Extracted data entries:
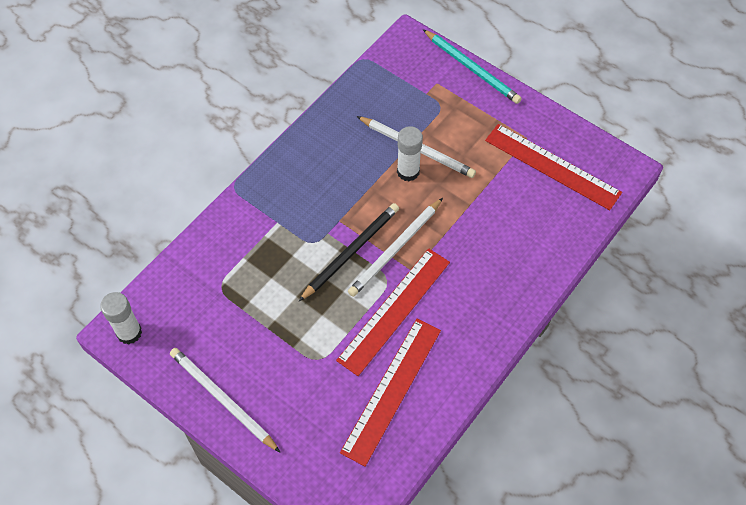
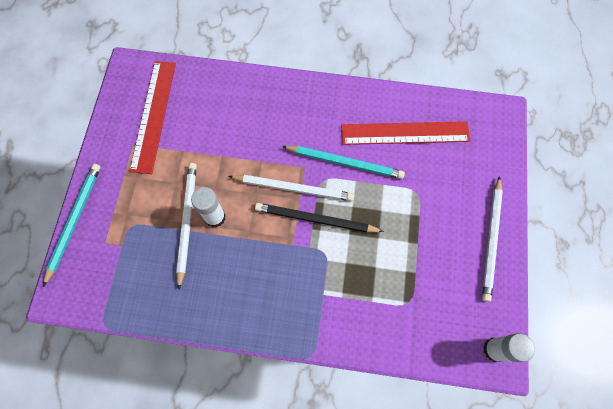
camera: 120 degrees left, 10 degrees up
(394, 310) = (345, 162): red ruler -> turquoise pencil

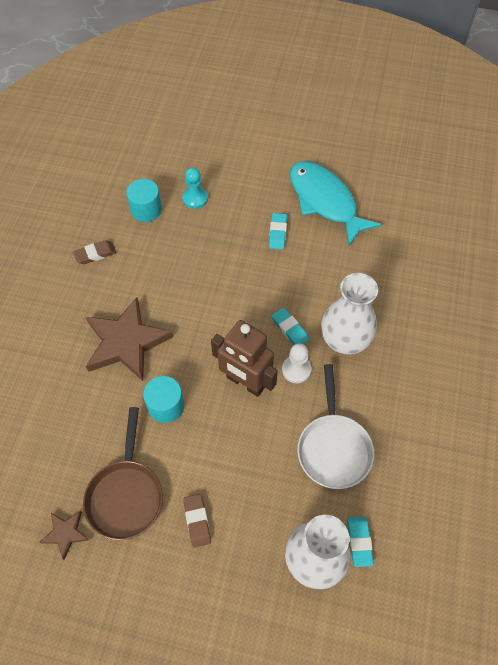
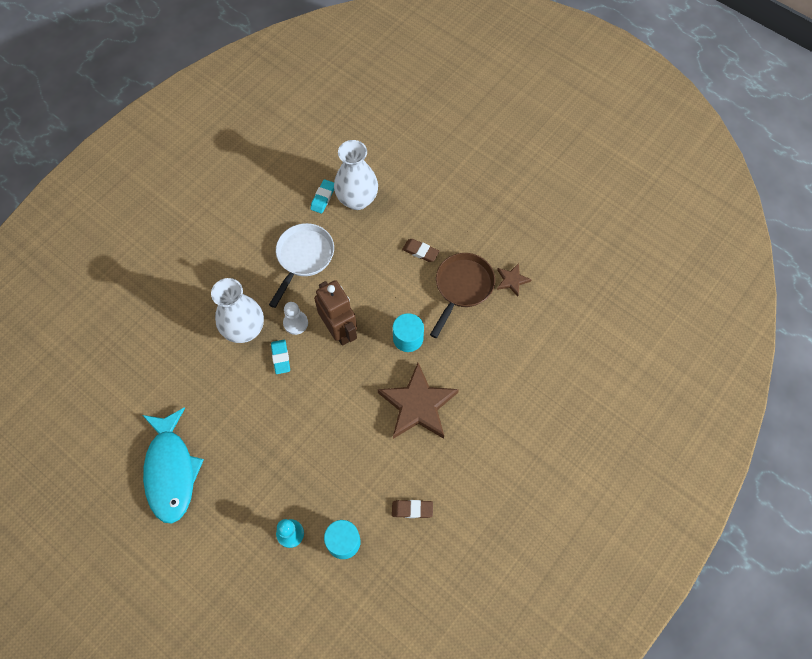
camera: 155 degrees left, 5 degrees up
(197, 521) = (420, 251): brown eraser -> brown eraser turned 75 degrees counterclockwise
(277, 233) = (235, 455): turquoise eraser -> none

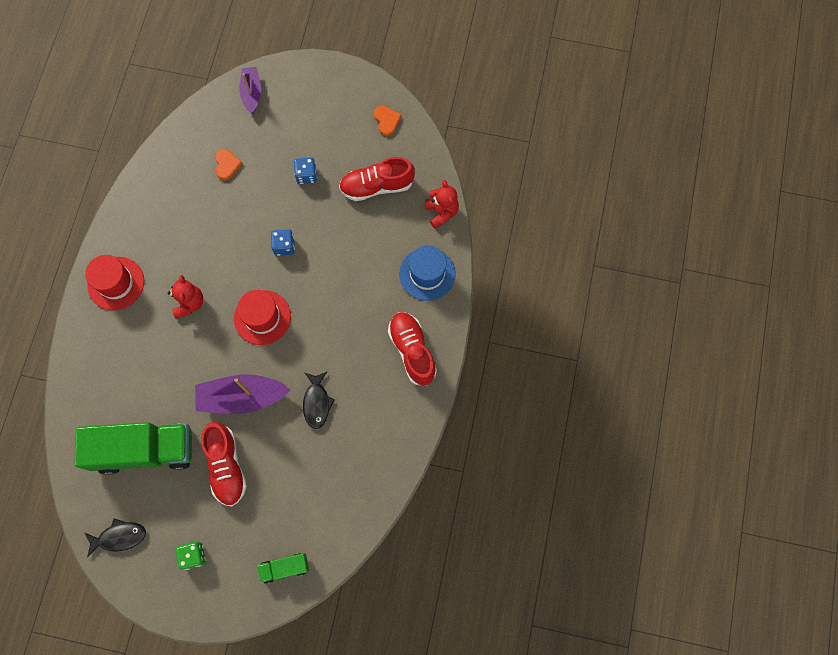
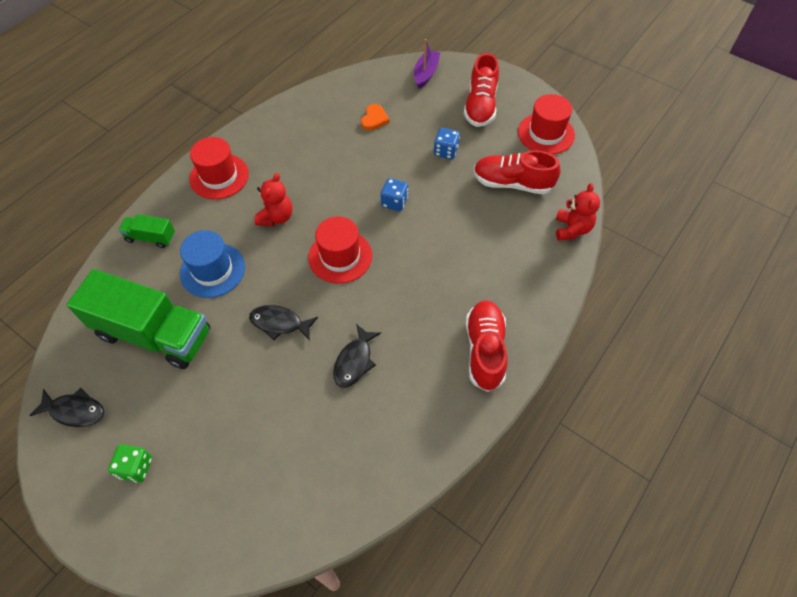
camera: 25 degrees right, 15 degrees down
(226, 466) = (225, 386): red shoe -> red shoe (480, 106)
(242, 397) = (279, 323): purple boat -> black fish
(285, 567) = (226, 531): green truck -> green truck (151, 237)
(386, 121) = (546, 133): orange heart -> red hat
(427, 274) = (533, 280): blue hat -> blue hat (212, 270)

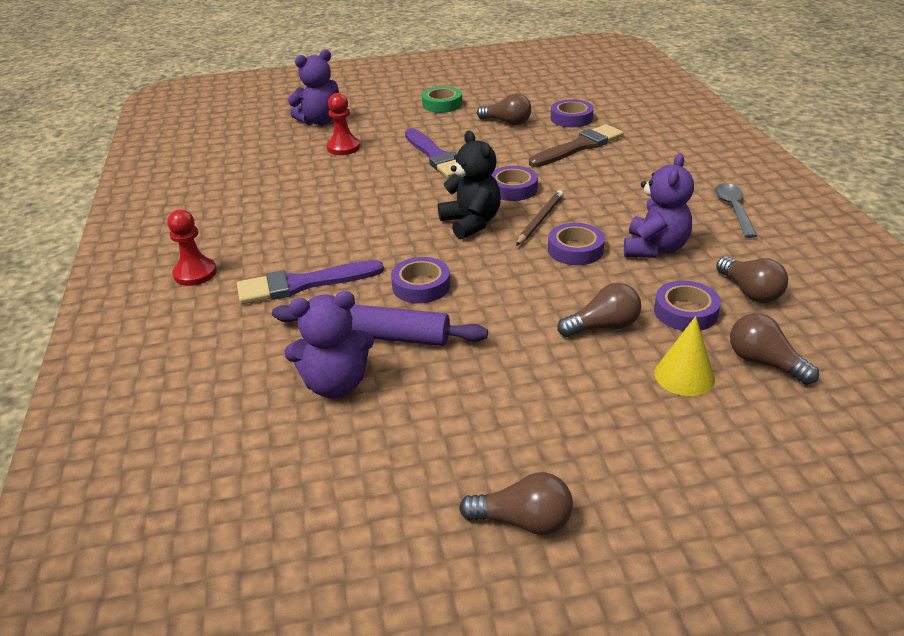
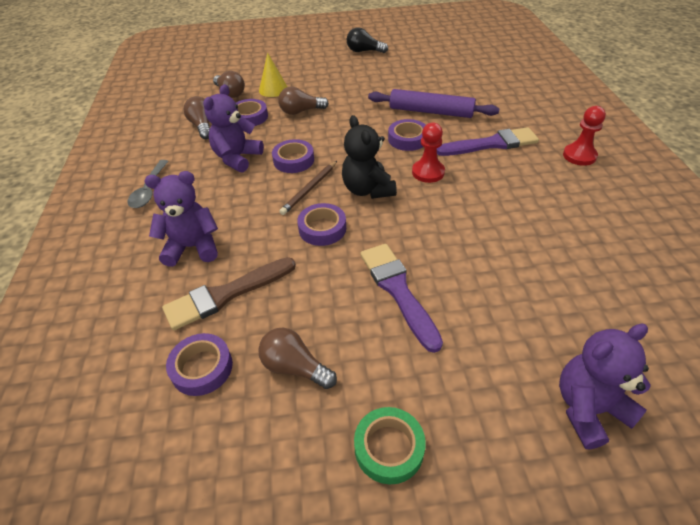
camera: 175 degrees left, 10 degrees up
(335, 384) = (449, 91): purple teddy bear -> purple teddy bear (192, 247)
(343, 147) = (521, 323): red pawn -> red pawn (428, 172)
(523, 521) = (364, 51): brown light bulb -> black light bulb

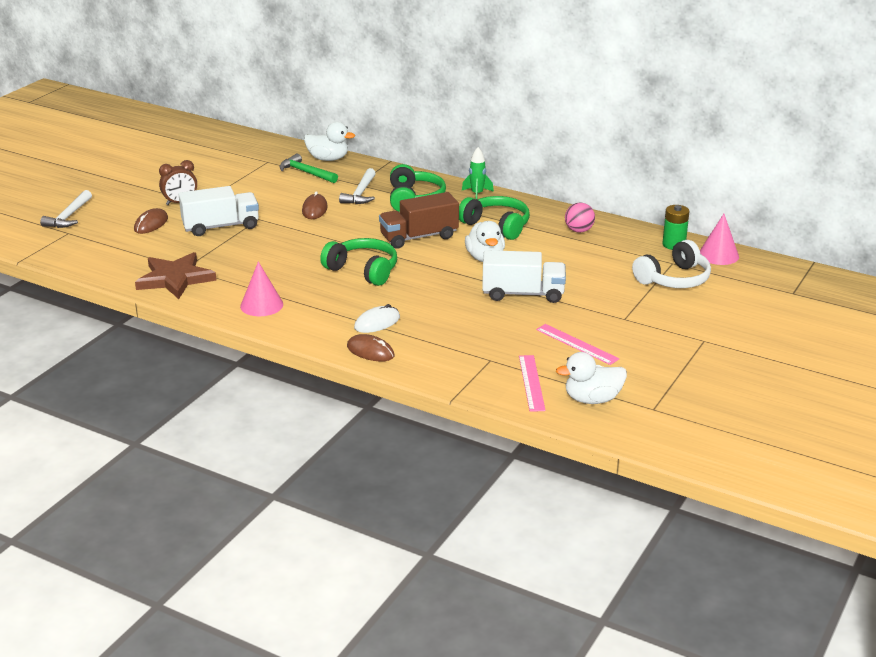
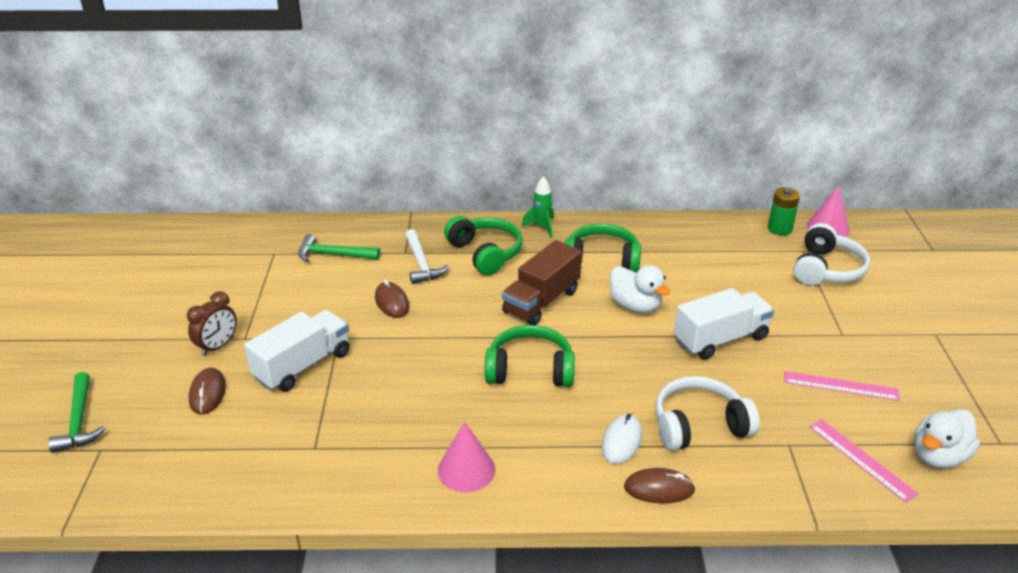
camera: 30 degrees left, 5 degrees up
(69, 216) = (79, 420): white hammer -> green hammer
(175, 279) = (318, 471): brown star -> none
(328, 159) = (341, 229): white duck -> none
(440, 331) = (699, 425): none -> white headphones
(579, 230) = (682, 240): pink ball -> none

*TASK BRIEF*: Your reply should repeat the entries above exactly, leaving the pictures out.

*RESULT OF THE TASK*:
camera: 120 degrees left, 10 degrees up
(394, 310) = (345, 162): red ruler -> turquoise pencil

camera: 155 degrees left, 5 degrees up
(197, 521) = (420, 251): brown eraser -> brown eraser turned 75 degrees counterclockwise
(277, 233) = (235, 455): turquoise eraser -> none

camera: 25 degrees right, 15 degrees down
(226, 466) = (225, 386): red shoe -> red shoe (480, 106)
(242, 397) = (279, 323): purple boat -> black fish
(285, 567) = (226, 531): green truck -> green truck (151, 237)
(386, 121) = (546, 133): orange heart -> red hat
(427, 274) = (533, 280): blue hat -> blue hat (212, 270)

camera: 175 degrees left, 10 degrees up
(335, 384) = (449, 91): purple teddy bear -> purple teddy bear (192, 247)
(343, 147) = (521, 323): red pawn -> red pawn (428, 172)
(523, 521) = (364, 51): brown light bulb -> black light bulb

camera: 30 degrees left, 5 degrees up
(69, 216) = (79, 420): white hammer -> green hammer
(175, 279) = (318, 471): brown star -> none
(328, 159) = (341, 229): white duck -> none
(440, 331) = (699, 425): none -> white headphones
(579, 230) = (682, 240): pink ball -> none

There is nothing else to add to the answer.